-- INFORMATION PROVIDED follows --
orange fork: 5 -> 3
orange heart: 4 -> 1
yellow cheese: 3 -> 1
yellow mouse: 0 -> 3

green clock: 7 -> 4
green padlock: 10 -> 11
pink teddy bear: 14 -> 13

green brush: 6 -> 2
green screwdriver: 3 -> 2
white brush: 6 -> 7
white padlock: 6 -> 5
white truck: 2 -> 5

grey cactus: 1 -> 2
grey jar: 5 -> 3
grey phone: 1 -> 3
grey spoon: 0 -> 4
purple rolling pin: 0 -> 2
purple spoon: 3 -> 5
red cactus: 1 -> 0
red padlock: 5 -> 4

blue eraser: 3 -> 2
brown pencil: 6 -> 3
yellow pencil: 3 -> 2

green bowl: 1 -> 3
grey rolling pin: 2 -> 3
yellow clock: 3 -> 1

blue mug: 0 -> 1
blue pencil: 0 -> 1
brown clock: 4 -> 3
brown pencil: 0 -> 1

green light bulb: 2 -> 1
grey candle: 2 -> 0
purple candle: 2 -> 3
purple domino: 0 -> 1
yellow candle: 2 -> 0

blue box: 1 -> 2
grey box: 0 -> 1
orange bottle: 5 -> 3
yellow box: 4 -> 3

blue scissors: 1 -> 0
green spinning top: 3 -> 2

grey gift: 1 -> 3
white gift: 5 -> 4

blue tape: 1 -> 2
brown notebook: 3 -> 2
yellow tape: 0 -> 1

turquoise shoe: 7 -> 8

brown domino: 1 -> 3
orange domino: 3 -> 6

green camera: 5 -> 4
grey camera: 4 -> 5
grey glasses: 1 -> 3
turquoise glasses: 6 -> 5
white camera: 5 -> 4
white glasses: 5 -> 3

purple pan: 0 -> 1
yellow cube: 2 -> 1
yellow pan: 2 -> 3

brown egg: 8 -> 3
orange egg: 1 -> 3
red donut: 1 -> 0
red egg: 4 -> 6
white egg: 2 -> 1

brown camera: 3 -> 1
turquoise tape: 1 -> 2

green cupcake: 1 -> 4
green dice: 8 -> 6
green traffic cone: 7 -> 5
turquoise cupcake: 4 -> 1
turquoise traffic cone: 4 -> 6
-- INFORMATION PROVIDED concluded --
(EXERCISE DETAILS):
When the entries above are retyped, each line must stay exactly as it is.

(WRITTEN REPLY):
orange fork: 5 -> 3
orange heart: 4 -> 1
yellow cheese: 3 -> 1
yellow mouse: 0 -> 3

green clock: 7 -> 4
green padlock: 10 -> 11
pink teddy bear: 14 -> 13

green brush: 6 -> 2
green screwdriver: 3 -> 2
white brush: 6 -> 7
white padlock: 6 -> 5
white truck: 2 -> 5

grey cactus: 1 -> 2
grey jar: 5 -> 3
grey phone: 1 -> 3
grey spoon: 0 -> 4
purple rolling pin: 0 -> 2
purple spoon: 3 -> 5
red cactus: 1 -> 0
red padlock: 5 -> 4

blue eraser: 3 -> 2
brown pencil: 6 -> 3
yellow pencil: 3 -> 2

green bowl: 1 -> 3
grey rolling pin: 2 -> 3
yellow clock: 3 -> 1

blue mug: 0 -> 1
blue pencil: 0 -> 1
brown clock: 4 -> 3
brown pencil: 0 -> 1

green light bulb: 2 -> 1
grey candle: 2 -> 0
purple candle: 2 -> 3
purple domino: 0 -> 1
yellow candle: 2 -> 0

blue box: 1 -> 2
grey box: 0 -> 1
orange bottle: 5 -> 3
yellow box: 4 -> 3

blue scissors: 1 -> 0
green spinning top: 3 -> 2

grey gift: 1 -> 3
white gift: 5 -> 4

blue tape: 1 -> 2
brown notebook: 3 -> 2
yellow tape: 0 -> 1

turquoise shoe: 7 -> 8

brown domino: 1 -> 3
orange domino: 3 -> 6

green camera: 5 -> 4
grey camera: 4 -> 5
grey glasses: 1 -> 3
turquoise glasses: 6 -> 5
white camera: 5 -> 4
white glasses: 5 -> 3

purple pan: 0 -> 1
yellow cube: 2 -> 1
yellow pan: 2 -> 3

brown egg: 8 -> 3
orange egg: 1 -> 3
red donut: 1 -> 0
red egg: 4 -> 6
white egg: 2 -> 1

brown camera: 3 -> 1
turquoise tape: 1 -> 2

green cupcake: 1 -> 4
green dice: 8 -> 6
green traffic cone: 7 -> 5
turquoise cupcake: 4 -> 1
turquoise traffic cone: 4 -> 6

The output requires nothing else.